**HOW TO COMPLETE THIS TASK**.
Everything from the line containing "List all building" to the end of the records below should be repeated exactly, with no other lines added.

**DATA SUPPLIED**.

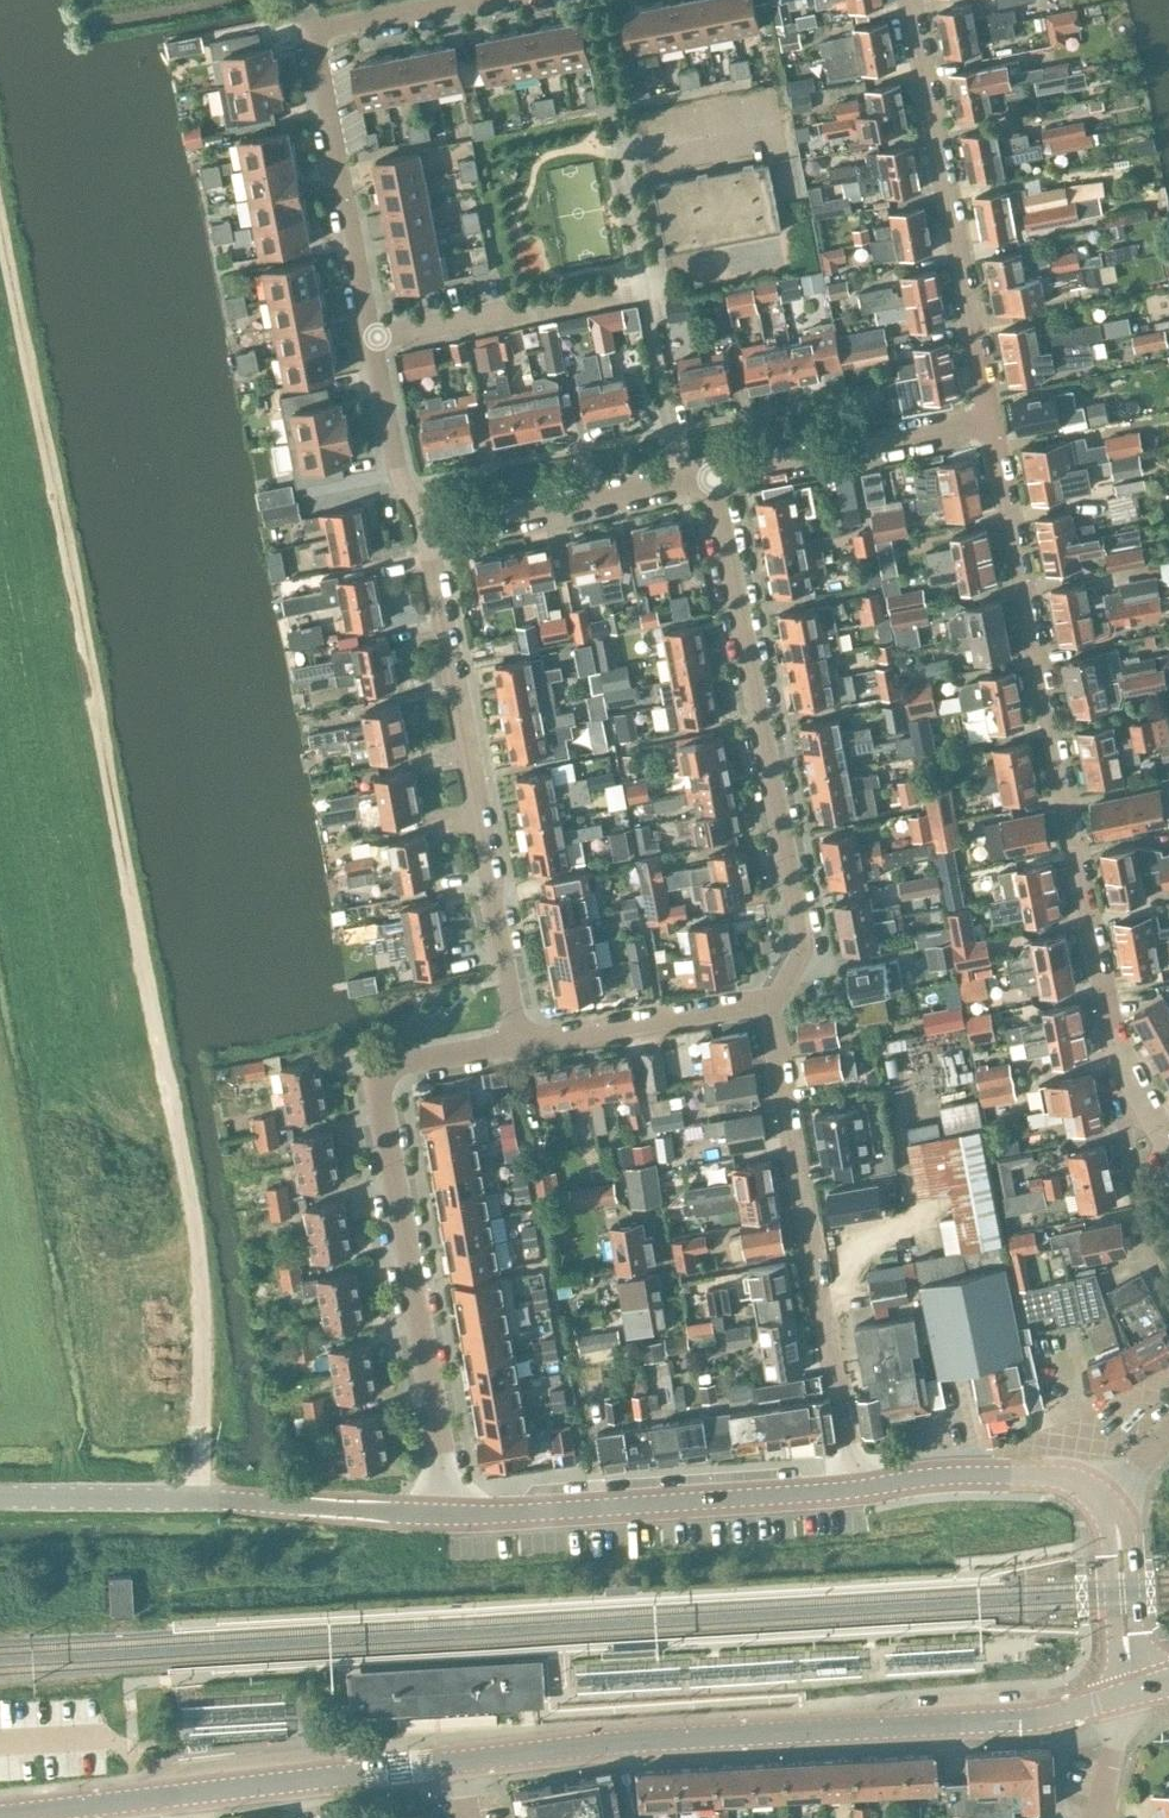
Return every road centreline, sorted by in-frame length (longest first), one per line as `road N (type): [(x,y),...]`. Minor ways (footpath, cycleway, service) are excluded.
road 1 (residential): [(1168,1145),(1127,1072),(993,424)]
road 2 (tertiary): [(458,1764),(598,1743),(1036,1718),(1128,1697)]
road 3 (residential): [(451,1495),(374,1072),(525,1046)]
road 4 (residential): [(771,1001),(801,947),(713,484)]
road 5 (residential): [(525,1046),(424,537)]
road 6 (residential): [(372,342),(312,34),(487,0)]
road 7 (residential): [(855,1476),(771,1001)]
road 8 (tertiary): [(0,1816),(458,1764)]
road 9 (unclassified): [(0,1495),(451,1495)]
road 10 (residential): [(993,424),(911,0)]
road 11 (residential): [(372,342),(652,285),(627,148)]
road 12 (unclassified): [(451,1495),(855,1476)]
road 13 (residential): [(424,537),(713,484)]
road 14 (residential): [(713,484),(993,424)]
road 15 (unclassified): [(855,1476),(1061,1478),(1106,1506)]
road 16 (residential): [(525,1046),(771,1001)]
road 17 (residential): [(424,537),(399,480),(372,342)]
road 18 (tertiary): [(1128,1697),(1120,1554),(1106,1506)]
road 19 (residential): [(1095,1817),(1128,1697)]

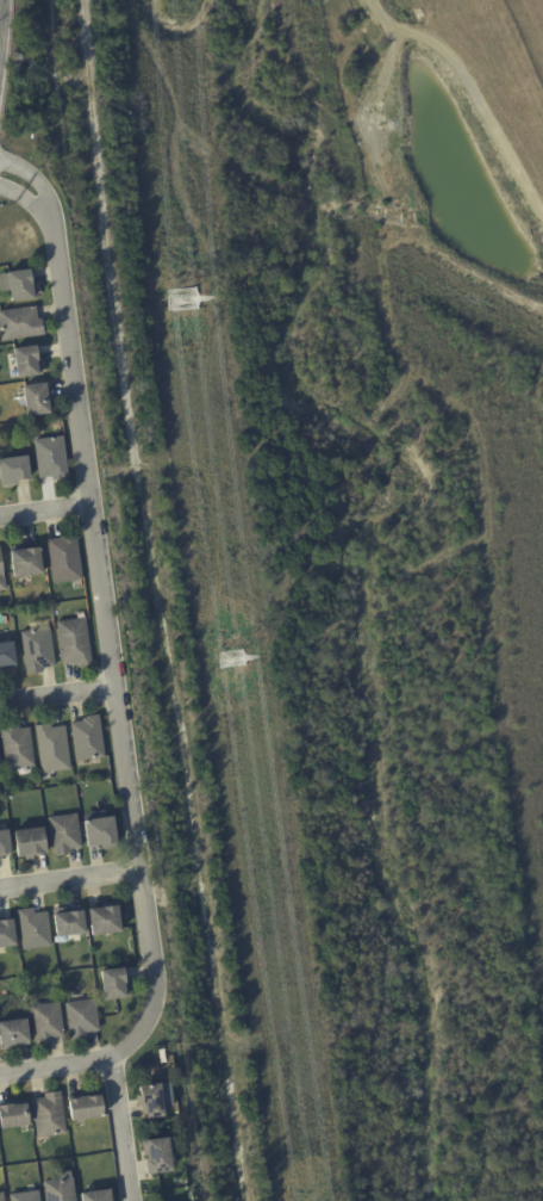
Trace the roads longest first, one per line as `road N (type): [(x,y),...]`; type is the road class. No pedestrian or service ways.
road 1 (residential): [(0,1076),(111,1057),(138,1038),(155,998),(50,213)]
road 2 (residential): [(131,1200),(111,1057)]
road 3 (residential): [(0,891),(139,869)]

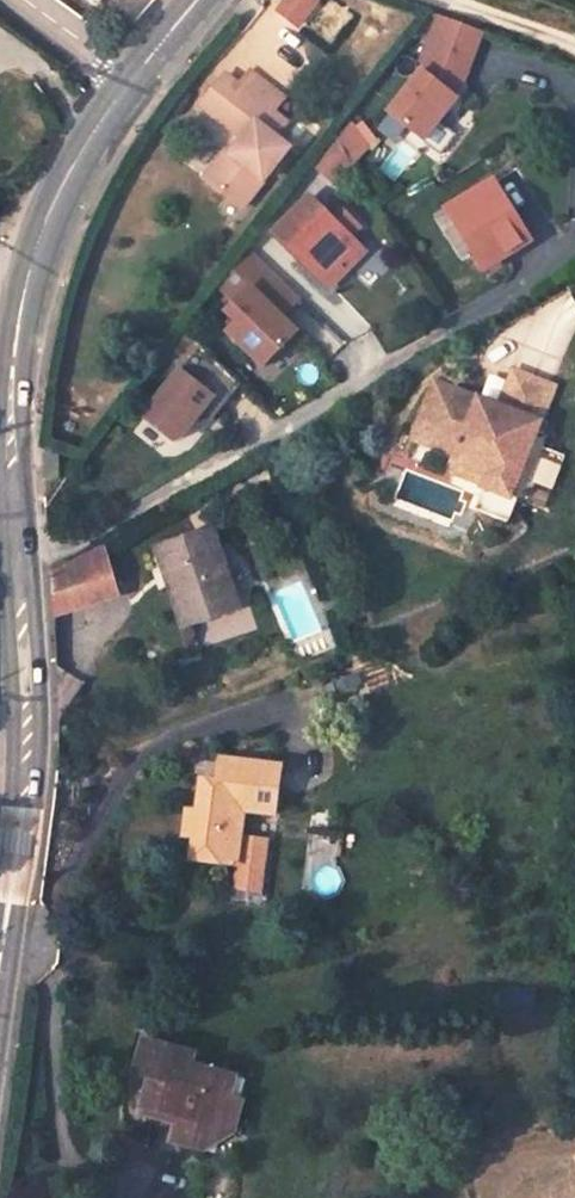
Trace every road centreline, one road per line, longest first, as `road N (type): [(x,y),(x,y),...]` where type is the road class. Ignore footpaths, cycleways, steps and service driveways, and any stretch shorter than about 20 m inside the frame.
road 1 (tertiary): [(11,489),(13,347),(54,209),(134,75)]
road 2 (tertiary): [(26,772),(11,489)]
road 3 (tertiary): [(0,963),(26,772)]
road 4 (track): [(574,50),(458,0)]

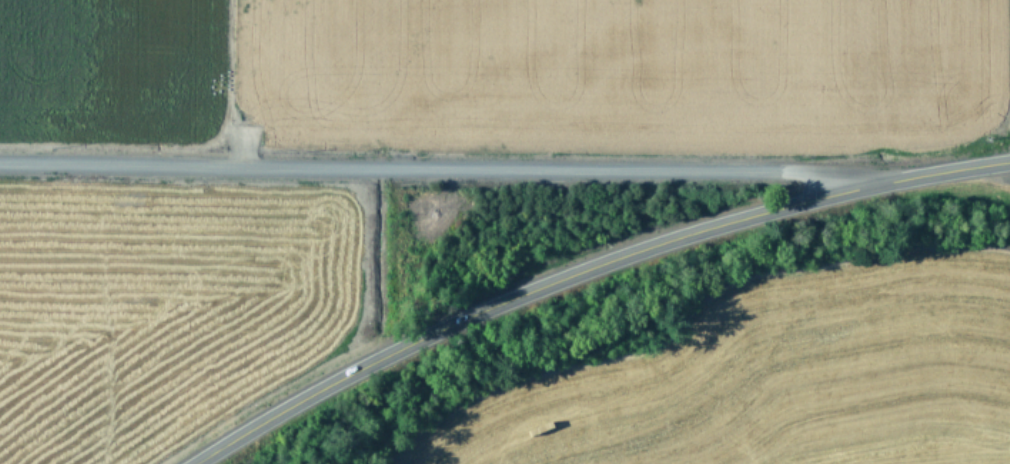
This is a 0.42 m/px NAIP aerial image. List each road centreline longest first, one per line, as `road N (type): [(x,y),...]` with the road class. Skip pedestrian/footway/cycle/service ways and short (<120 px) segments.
road 1 (secondary): [(1009,158),(871,181),(589,266),(361,364),(187,463)]
road 2 (residential): [(871,181),(779,168),(0,160)]

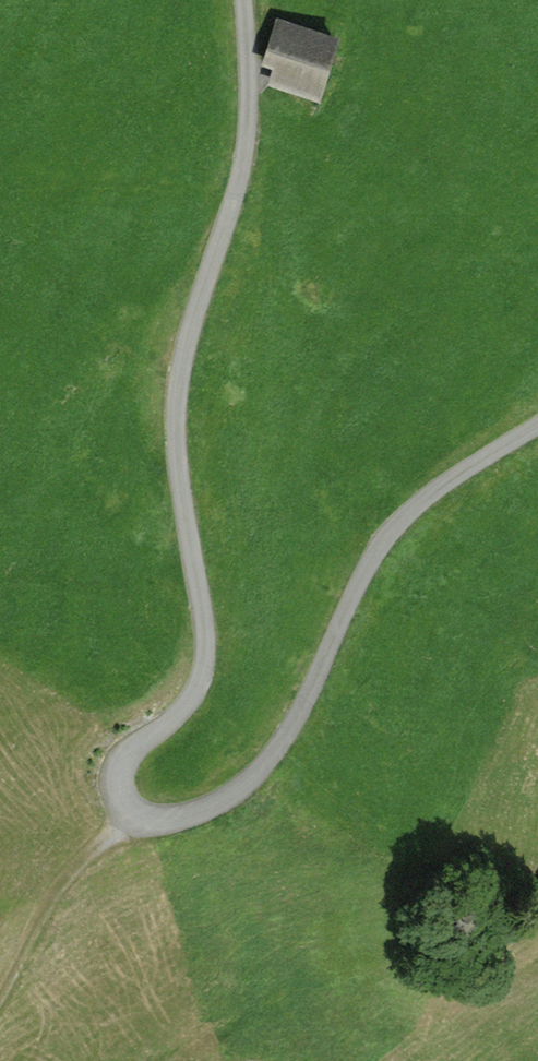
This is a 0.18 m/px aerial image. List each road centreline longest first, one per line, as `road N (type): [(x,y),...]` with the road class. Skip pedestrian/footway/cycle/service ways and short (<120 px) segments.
road 1 (track): [(242,0),(248,140),(177,402),(210,666),(201,691),(130,758),(121,777),(132,815),(180,819),(247,784),(289,735),(362,580),(395,530),(440,485),(537,423)]
road 2 (track): [(132,815),(72,873),(0,995)]

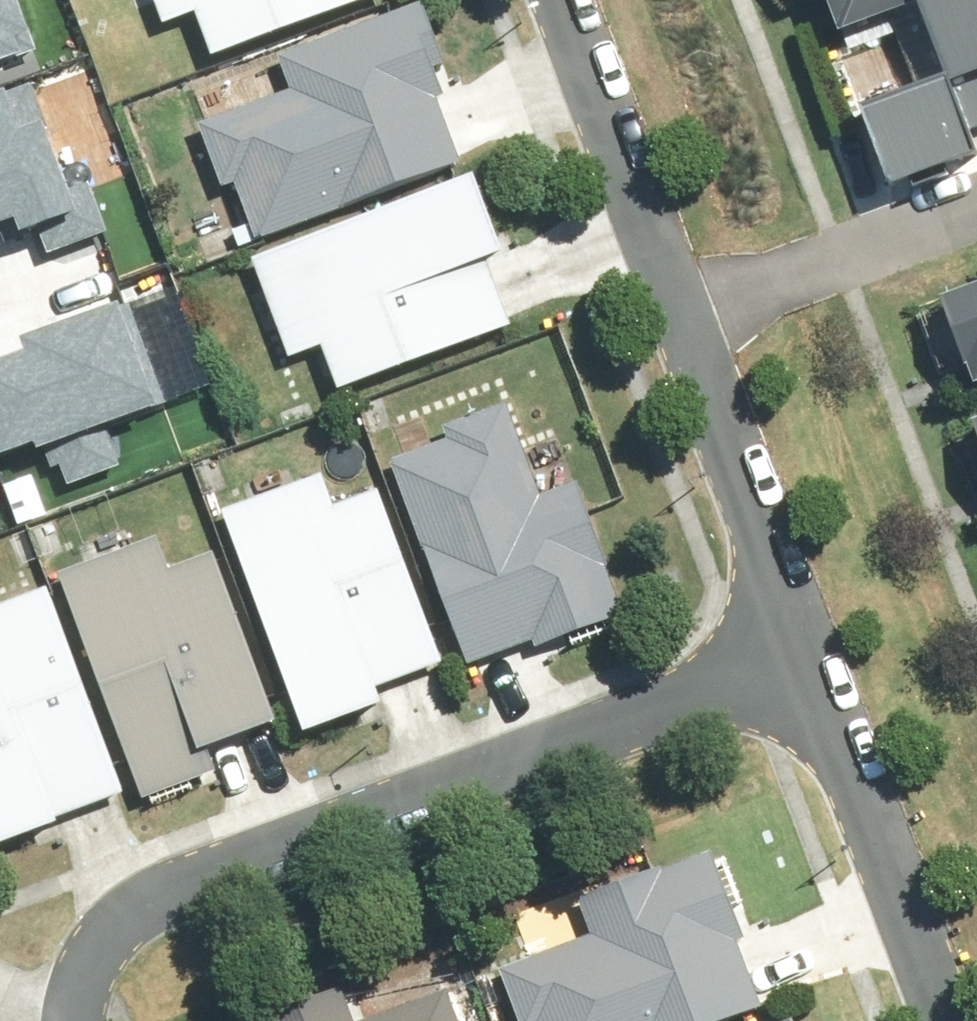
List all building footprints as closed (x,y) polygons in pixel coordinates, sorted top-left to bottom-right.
[(27,0),(0,0),(0,58),(30,47),(25,31),(39,32),(27,0)] [(174,36),(206,24),(222,67),(394,2),(393,0),(161,0),(174,36)] [(897,195),(976,166),(976,0),(849,0),(860,32),(940,4),(968,81),(869,117),(897,195)] [(454,101),(424,20),(287,70),(297,97),(204,131),(229,199),(245,194),(264,245),(464,172),(440,106),(454,101)] [(16,208),(23,228),(38,223),(44,243),(113,220),(93,161),(71,169),(36,67),(0,79),(0,213),(16,208)] [(257,262),(291,364),(325,353),(338,392),(537,326),(490,185),(257,262)] [(976,354),(976,304),(961,309),(976,354)] [(138,305),(0,354),(0,425),(8,447),(59,429),(77,479),(131,460),(116,417),(171,397),(138,305)] [(459,446),(396,469),(472,678),(628,621),(582,491),(543,505),(511,416),(455,436),(459,446)] [(327,483),(228,522),(316,744),(394,713),(388,696),(453,671),(386,501),(342,519),(327,483)] [(123,532),(77,549),(88,577),(66,586),(152,818),(224,791),(212,759),(287,731),(223,558),(172,577),(162,550),(134,560),(123,532)] [(133,806),(57,598),(0,620),(0,855),(133,806)] [(776,1003),(718,858),(598,906),(613,943),(517,981),(533,1020),(731,1020),(776,1003)] [(463,994),(395,1020),(473,1020),(463,994)] [(352,995),(287,1020),(362,1020),(352,995)]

**WRITTEN REPLY**.
List all building footprints as closed (x,y) polygons in pixel coordinates, sorted top-left to bottom-right.
[(27,0),(0,0),(0,58),(30,47),(25,31),(39,32),(27,0)] [(174,36),(206,24),(222,67),(394,2),(393,0),(161,0),(174,36)] [(897,195),(976,166),(976,0),(849,0),(860,32),(940,4),(968,81),(869,117),(897,195)] [(454,101),(424,20),(287,70),(297,97),(204,131),(229,199),(245,194),(264,245),(464,172),(440,106),(454,101)] [(16,208),(23,228),(38,223),(44,243),(113,220),(93,161),(71,169),(36,67),(0,79),(0,213),(16,208)] [(257,262),(291,364),(325,353),(338,392),(537,326),(490,185),(257,262)] [(976,354),(976,304),(961,309),(976,354)] [(138,305),(0,354),(0,425),(8,447),(59,429),(77,479),(131,460),(116,417),(171,397),(138,305)] [(459,446),(396,469),(472,678),(628,621),(582,491),(543,505),(511,416),(455,436),(459,446)] [(327,483),(228,522),(316,744),(394,713),(388,696),(453,671),(386,501),(342,519),(327,483)] [(123,532),(77,549),(88,577),(66,586),(152,818),(224,791),(212,759),(287,731),(223,558),(172,577),(162,550),(134,560),(123,532)] [(133,806),(57,598),(0,620),(0,855),(133,806)] [(776,1003),(718,858),(598,906),(613,943),(517,981),(533,1020),(731,1020),(776,1003)] [(463,994),(395,1020),(473,1020),(463,994)] [(352,995),(287,1020),(362,1020),(352,995)]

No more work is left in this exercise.